* _WORK REQUEST_
From the line containing "(197, 253) = (650, 473): pink" to the final line of the entries, copy each line exactly. Pictures stay out.

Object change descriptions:
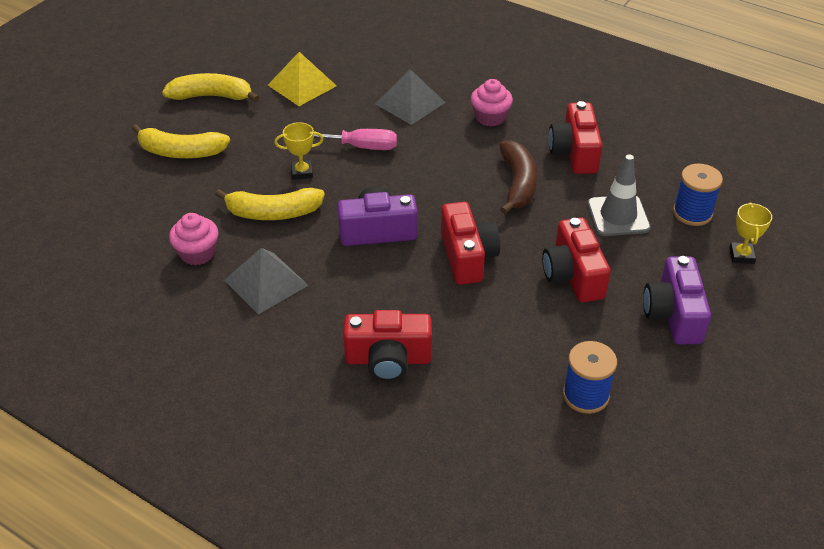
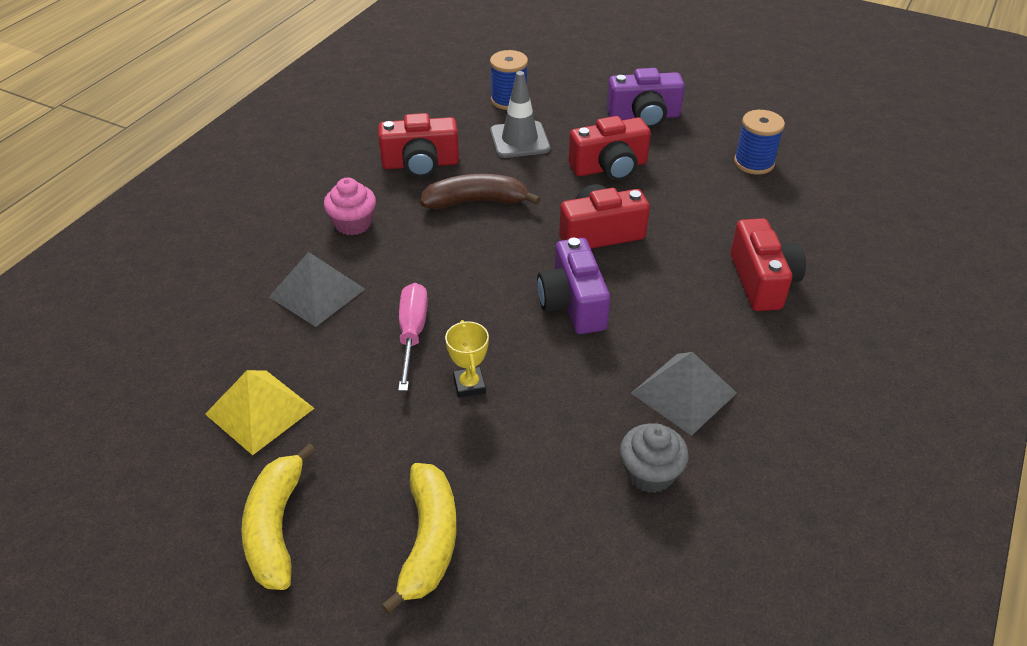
camera: 95 degrees left, 0 degrees up
(197, 253) = (650, 473): pink cupcake -> grey cupcake
(273, 213) = (556, 404): yellow banana -> none
(741, 255) = (561, 80): yellow trophy -> none

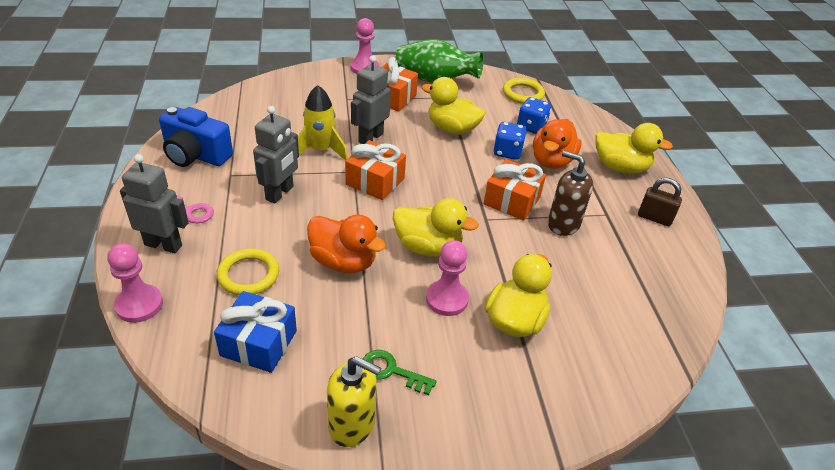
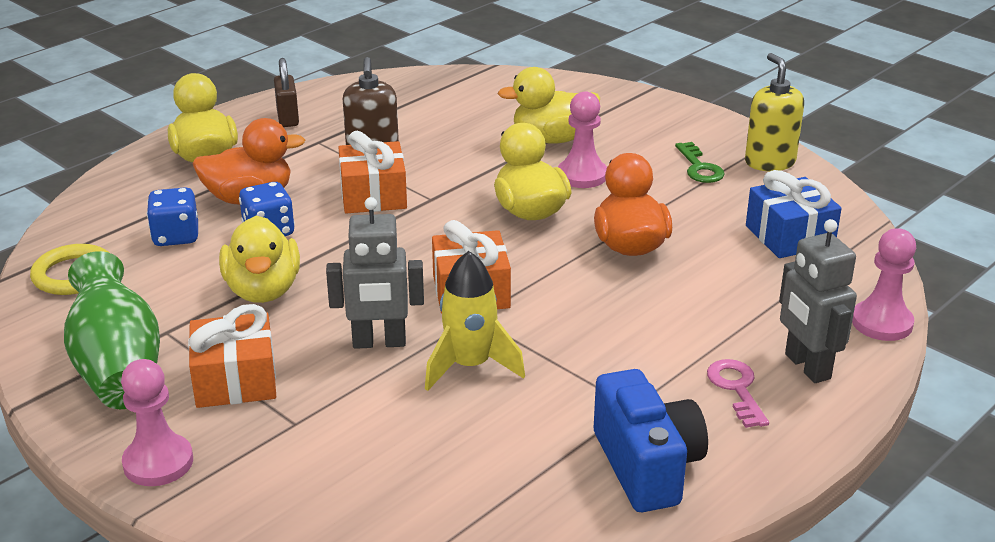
camera: 125 degrees left, 10 degrees down
(248, 275) = (740, 287): yellow ring -> none
(280, 193) = (601, 344): grey robot -> none

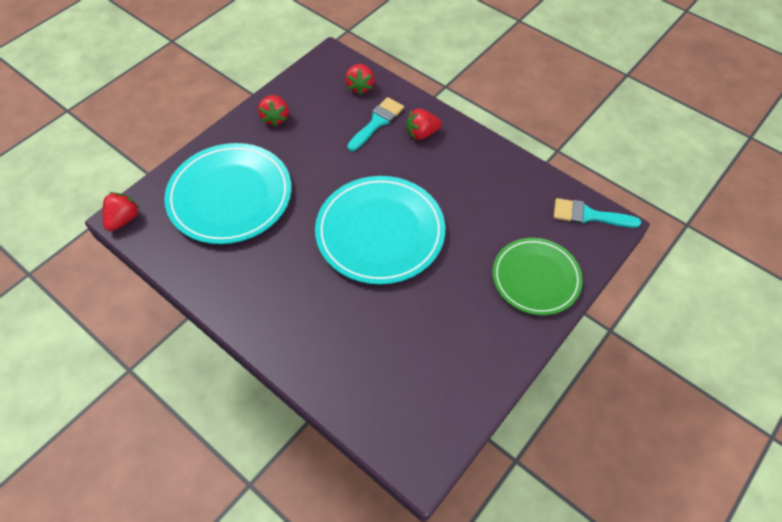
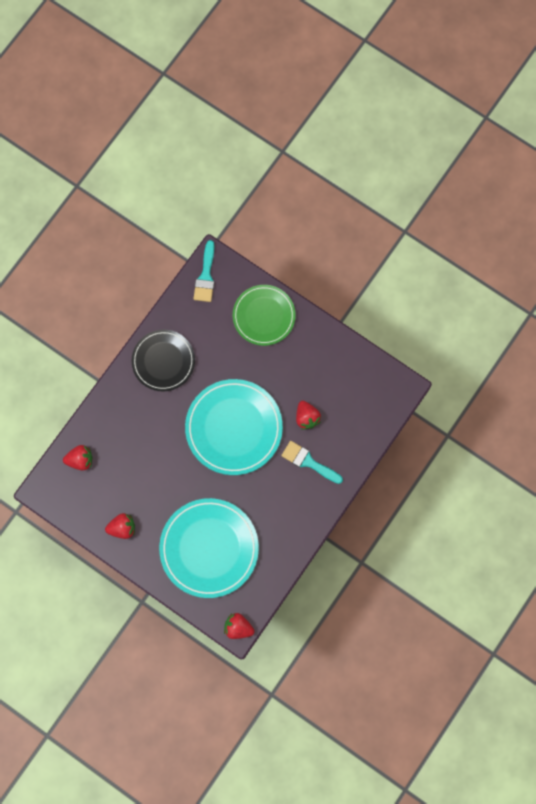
camera: 95 degrees left, 20 degrees up
(377, 122) = (122, 441): turquoise brush -> turquoise brush (308, 462)
(422, 133) = (132, 403): red strawberry -> red strawberry (306, 417)
(473, 165) = (163, 361): none -> black plate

* _RESULT OF THE TASK_
(197, 253) = (650, 473): pink cupcake -> grey cupcake
(273, 213) = (556, 404): yellow banana -> none
(741, 255) = (561, 80): yellow trophy -> none

camera: 125 degrees left, 10 degrees down
(248, 275) = (740, 287): yellow ring -> none
(280, 193) = (601, 344): grey robot -> none

camera: 95 degrees left, 20 degrees up
(377, 122) = (122, 441): turquoise brush -> turquoise brush (308, 462)
(422, 133) = (132, 403): red strawberry -> red strawberry (306, 417)
(473, 165) = (163, 361): none -> black plate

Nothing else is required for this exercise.